* Your task *
Beginning at the line that holds "U1 pin OUT: none -> +12V", transcribe each line exactly through the end of the records, and leave any pictures out.
═══ Record extracts ═══
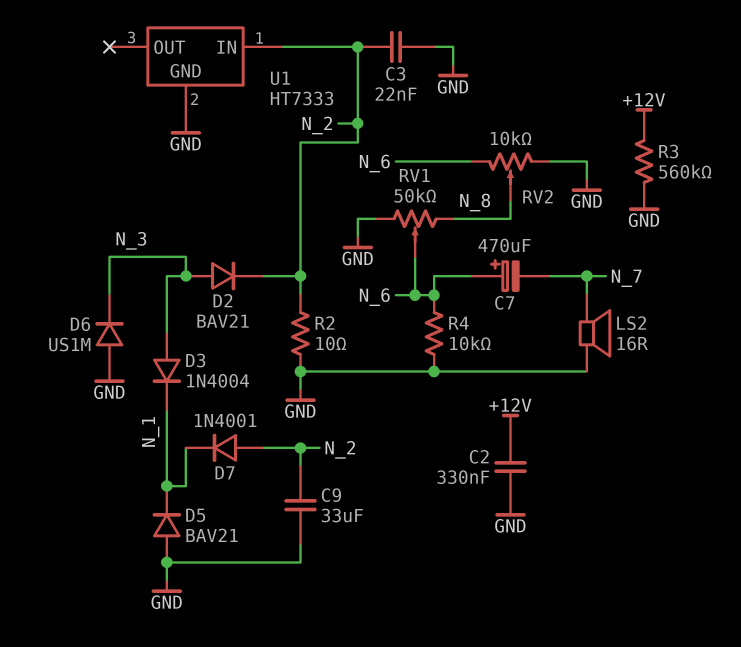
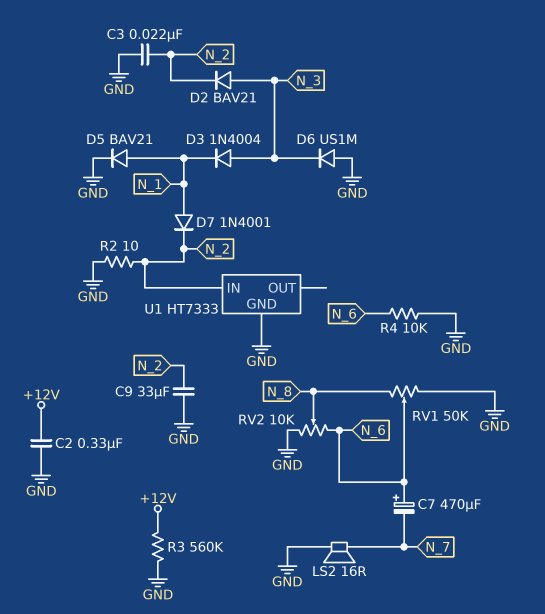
D5: diode BAV21 (A GND, K N_1) -> diode BAV21 (A N_1, K GND)
D7: diode 1N4001 (A N_2, K N_1) -> diode 1N4001 (A N_1, K N_2)

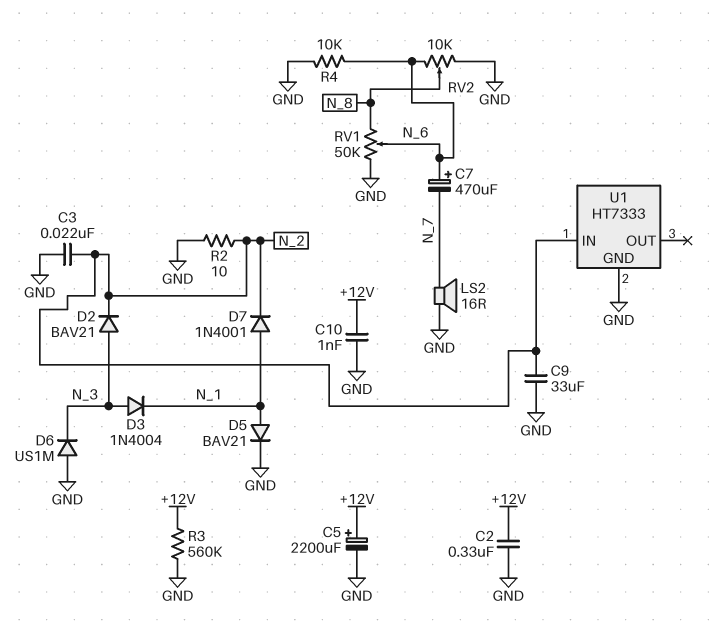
C5: none -> 2200uF (plus +12V, minus GND)
C10: none -> 1nF (+12V, GND)

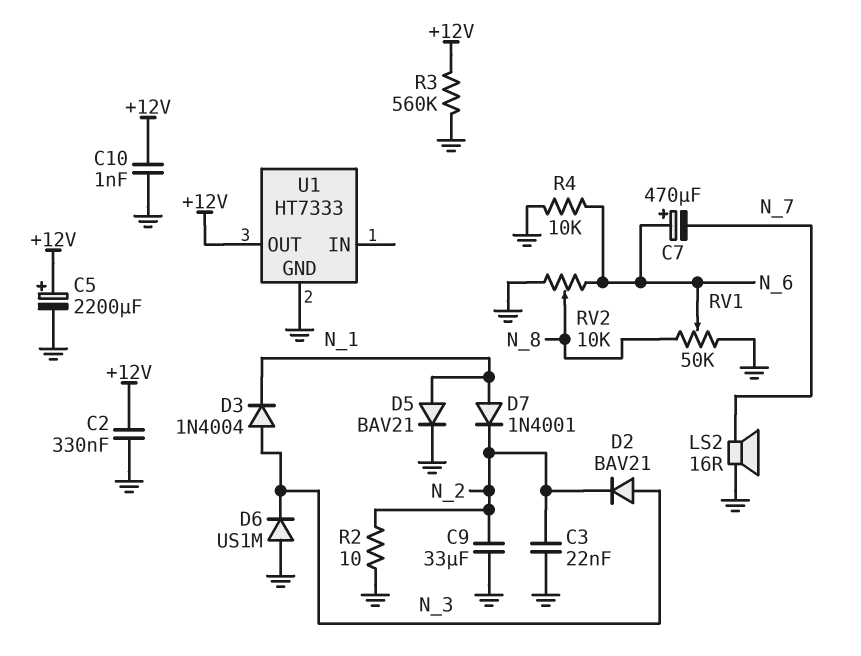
U1 pin IN: N_2 -> none
U1 pin OUT: none -> +12V

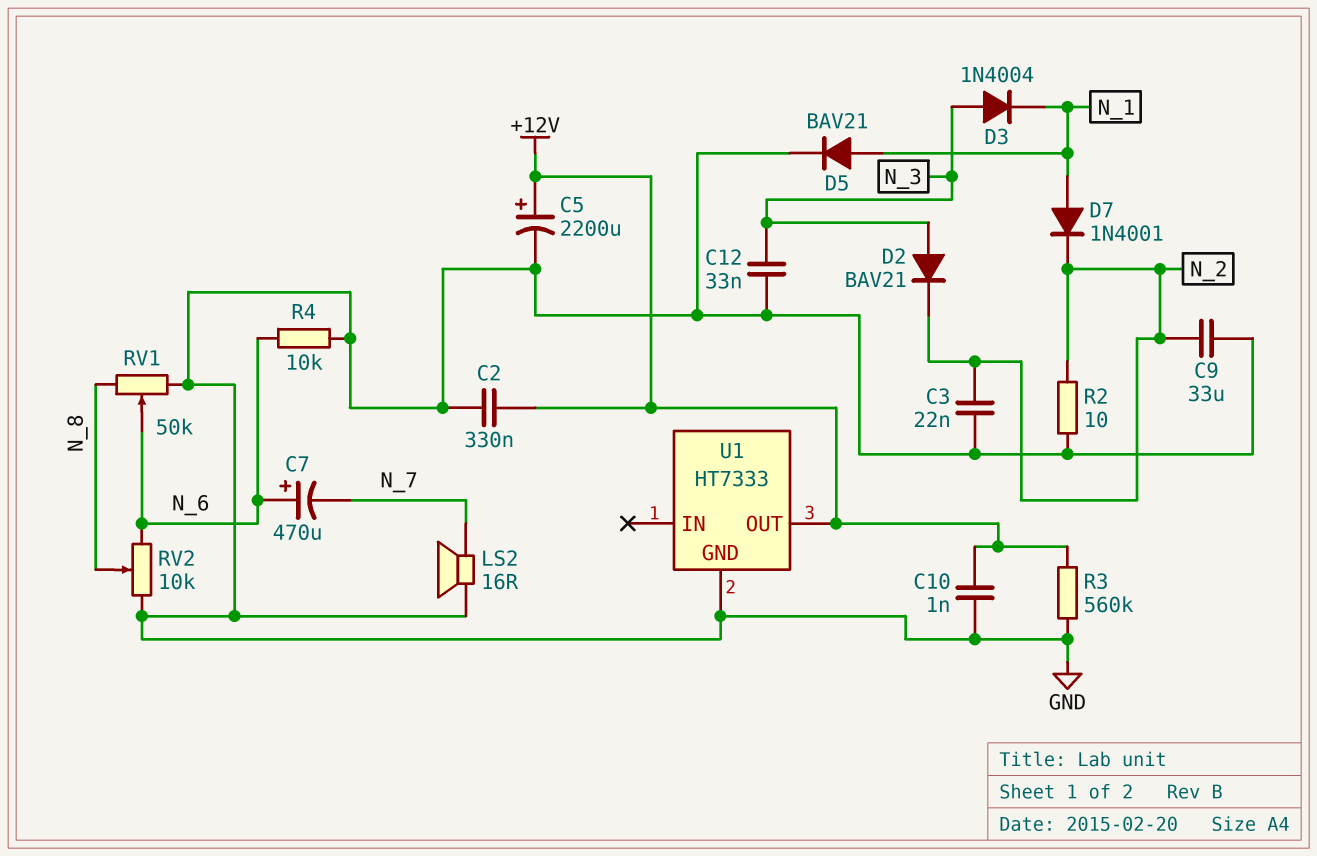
C12: none -> 33nF (GND, N_3)
D6: diode US1M (A GND, K N_3) -> none

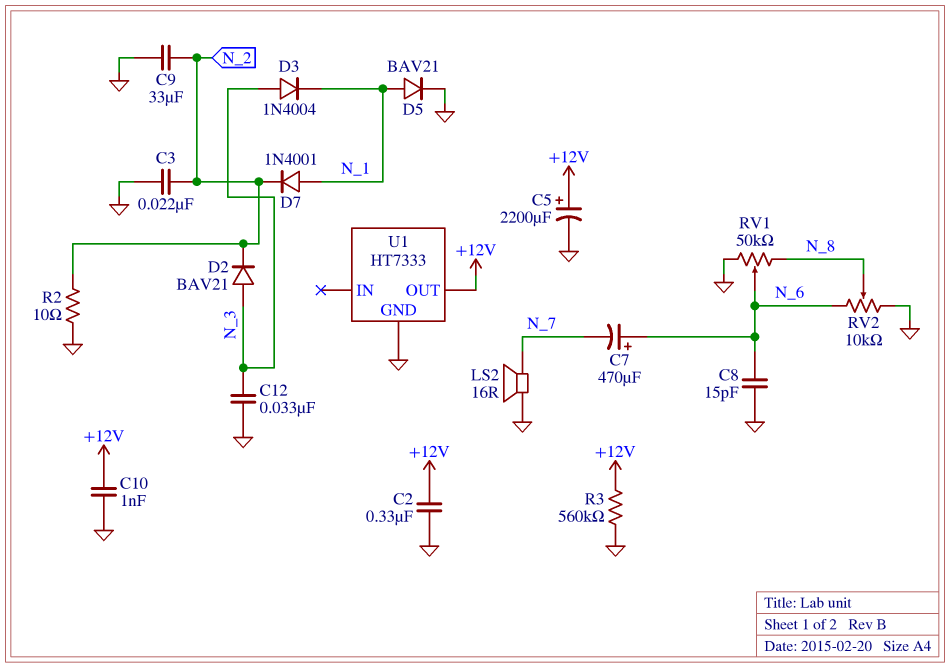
C8: none -> 15pF (GND, N_6)
R4: 10k (GND, N_6) -> none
═══
* Solution to this problem *
U1 pin OUT: none -> +12V

C12: none -> 33nF (GND, N_3)
D6: diode US1M (A GND, K N_3) -> none

C8: none -> 15pF (GND, N_6)
R4: 10k (GND, N_6) -> none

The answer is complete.